§ Description of the task
Give the listing below again exactly, but without any of its pictures.

§ Provided material
++++++++++++++++++++
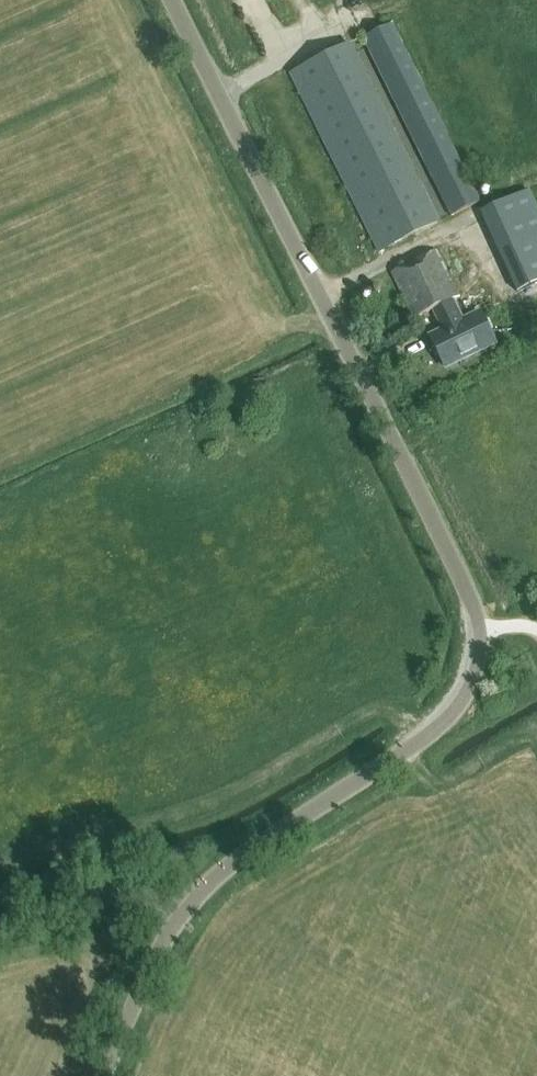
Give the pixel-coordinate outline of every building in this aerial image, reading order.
[(362,40),(432,181),(451,219),(480,204),(392,25),(362,40)] [(442,223),(353,44),(291,75),(380,254),(442,223)] [(530,191),(480,214),(518,294),(536,285),(536,206),(530,191)] [(436,311),(451,303),(457,300),(435,254),(390,277),(413,323),(436,311)] [(451,303),(436,311),(446,331),(430,339),(446,371),(494,347),(478,315),(461,323),(451,303)]
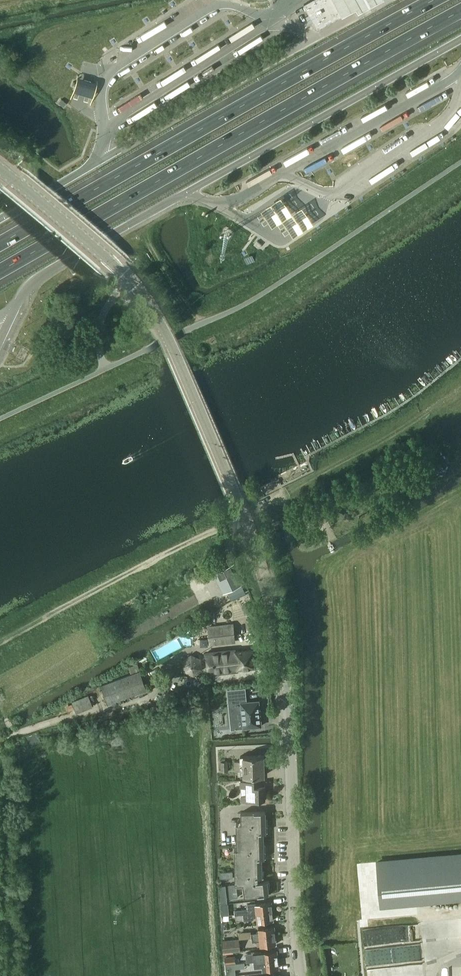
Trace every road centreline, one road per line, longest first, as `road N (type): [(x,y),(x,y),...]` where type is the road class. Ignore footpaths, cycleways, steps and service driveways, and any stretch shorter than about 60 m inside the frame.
++++++++++++++++++++
§ The completed task
Give the pixel-coordinate outline of every building in this aerial image, reading order.
[(362,40),(432,181),(451,219),(480,204),(392,25),(362,40)] [(442,223),(353,44),(291,75),(380,254),(442,223)] [(530,191),(480,214),(518,294),(536,285),(536,206),(530,191)] [(436,311),(451,303),(457,300),(435,254),(390,277),(413,323),(436,311)] [(451,303),(436,311),(446,331),(430,339),(446,371),(494,347),(478,315),(461,323),(451,303)]
Trace every road centreline, one road per line, longest first, as `road N (type): [(x,y),(x,y),...]` where type is the road class. Ignore footpaths, cycleways, steps and service driveways, and any stretch shorter than about 60 m inside the frame.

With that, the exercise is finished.